--- What is expected ---
Nothing but a verbatim copy of the data, minus the images, should be returned.

--- Supplied data ---

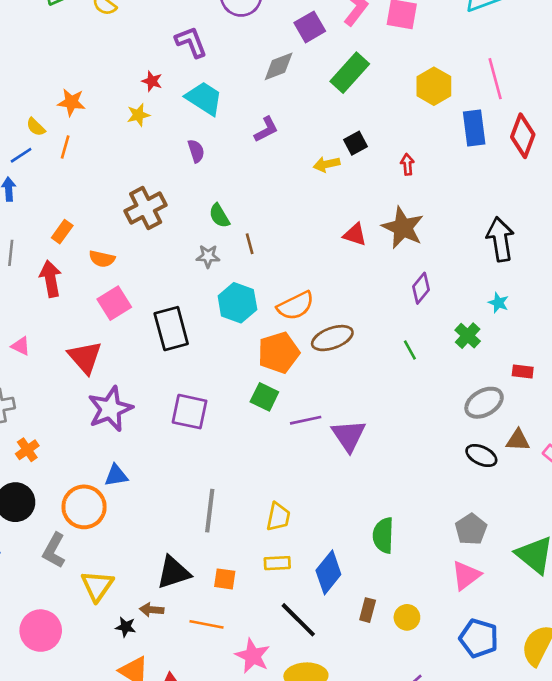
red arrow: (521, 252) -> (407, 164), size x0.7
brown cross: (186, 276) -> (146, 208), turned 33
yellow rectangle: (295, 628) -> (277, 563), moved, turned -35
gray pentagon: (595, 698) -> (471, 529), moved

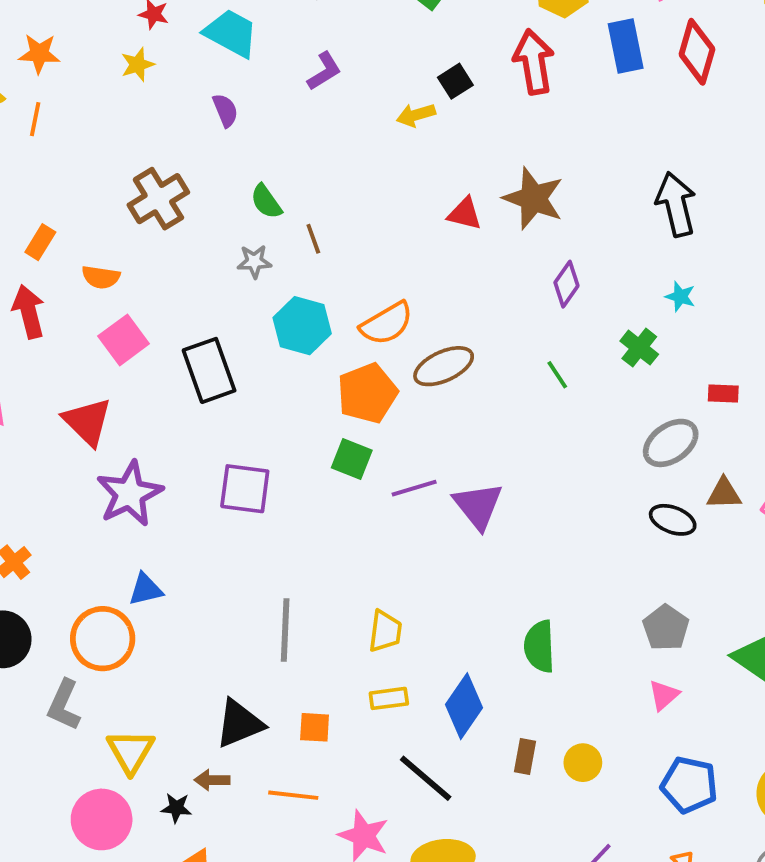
red arrow: (407, 164) -> (534, 62), moved, size x2.0
pink triangle: (466, 575) -> (664, 695), size x0.7
pink circle: (41, 631) -> (102, 819), moved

--- Written response ---
red arrow: (521, 252) -> (407, 164), size x0.7
brown cross: (186, 276) -> (146, 208), turned 33
yellow rectangle: (295, 628) -> (277, 563), moved, turned -35
gray pentagon: (595, 698) -> (471, 529), moved

red arrow: (407, 164) -> (534, 62), moved, size x2.0
pink triangle: (466, 575) -> (664, 695), size x0.7
pink circle: (41, 631) -> (102, 819), moved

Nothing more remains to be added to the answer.